━━━━━ Task inputs ━━━━━

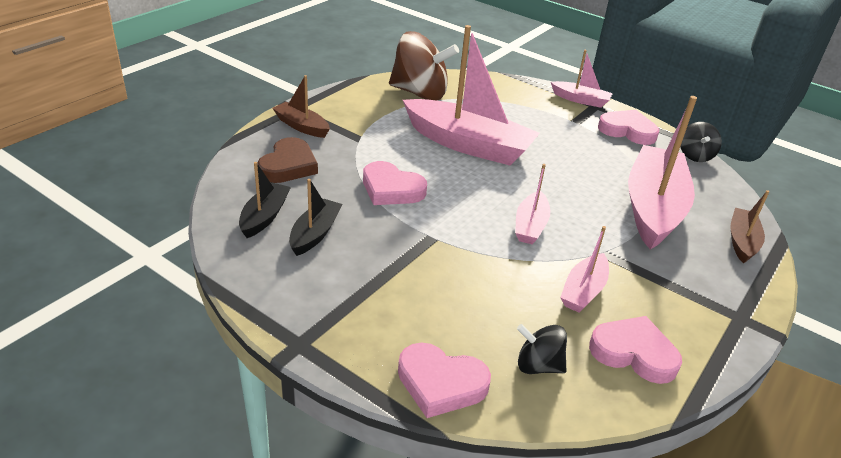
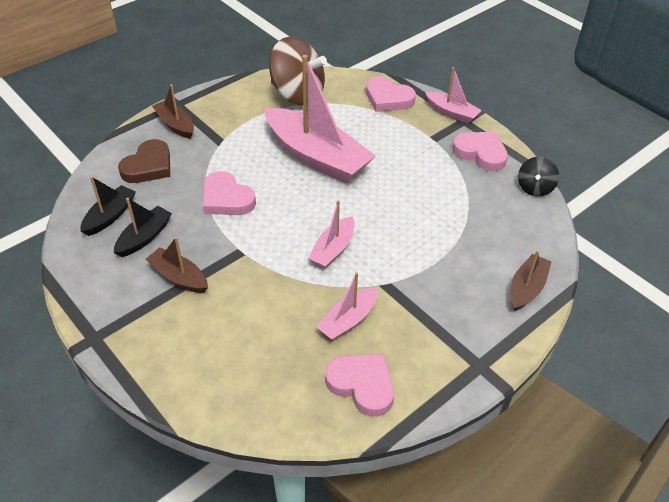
camera: 15 degrees right, 10 degrees up
pink heart [398,343,491,418] -> pink heart moved to [366,76,416,112]
black spinning top [517,324,567,374] -> none
pink boat [628,96,697,250] -> none
none -> brown boat [145,237,208,293]

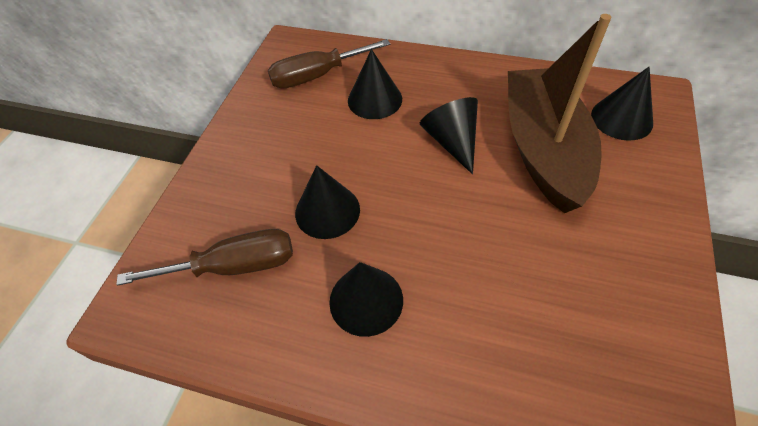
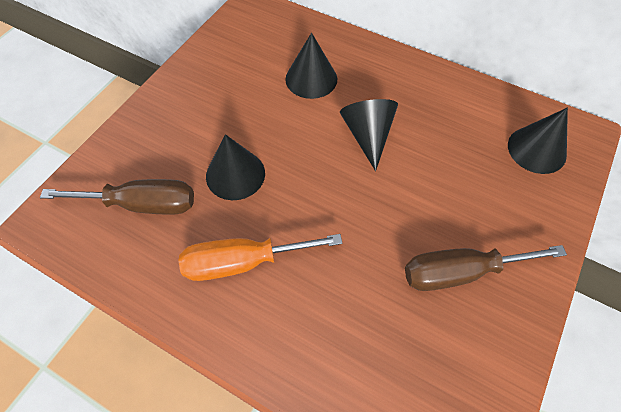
camera: 10 degrees right, 5 degrees up
brown screwdriver [268,39,390,89] -> brown screwdriver moved to [405,245,567,291]
black cone [329,262,403,337] -> orange screwdriver [178,234,343,281]
brown boat [508,14,611,213] -> none

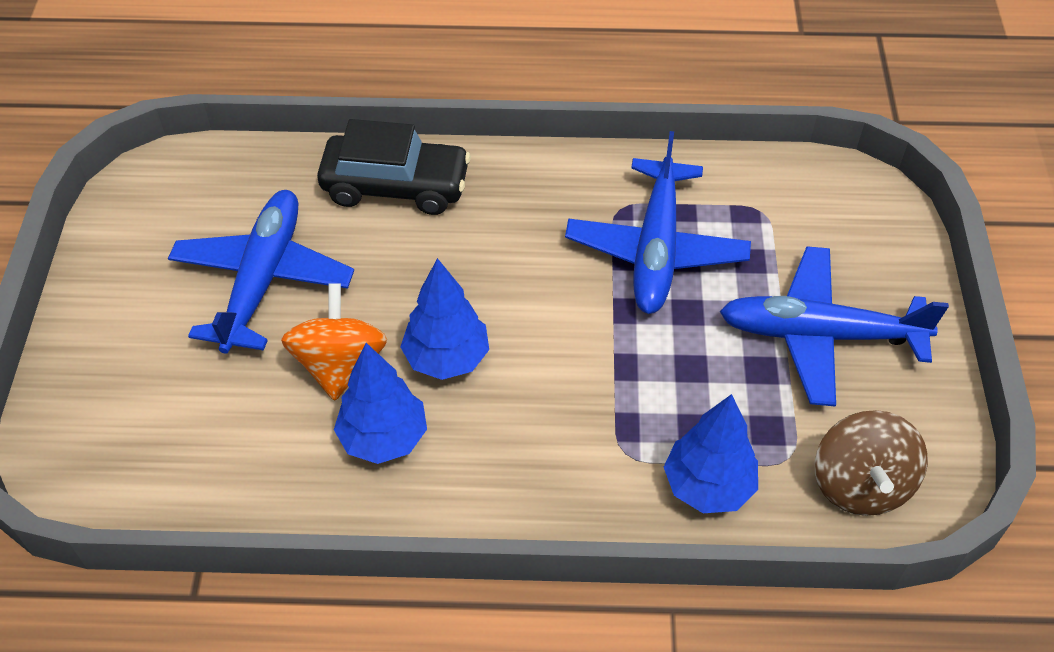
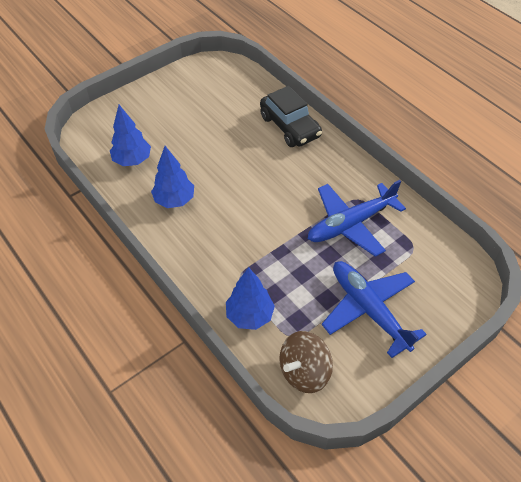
camera: 50 degrees right, 0 degrees up
blue plane [168,190,354,354] -> none
orange spinning top [281,283,387,401] -> none
blue tree [400,258,489,380] -> blue tree moved to [110,105,151,166]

━━━━━

Every entry above should be given again exactly, with no images included.

camera: 15 degrees right, 10 degrees up
pink heart [398,343,491,418] -> pink heart moved to [366,76,416,112]
black spinning top [517,324,567,374] -> none
pink boat [628,96,697,250] -> none
none -> brown boat [145,237,208,293]

camera: 10 degrees right, 5 degrees up
brown screwdriver [268,39,390,89] -> brown screwdriver moved to [405,245,567,291]
black cone [329,262,403,337] -> orange screwdriver [178,234,343,281]
brown boat [508,14,611,213] -> none

camera: 50 degrees right, 0 degrees up
blue plane [168,190,354,354] -> none
orange spinning top [281,283,387,401] -> none
blue tree [400,258,489,380] -> blue tree moved to [110,105,151,166]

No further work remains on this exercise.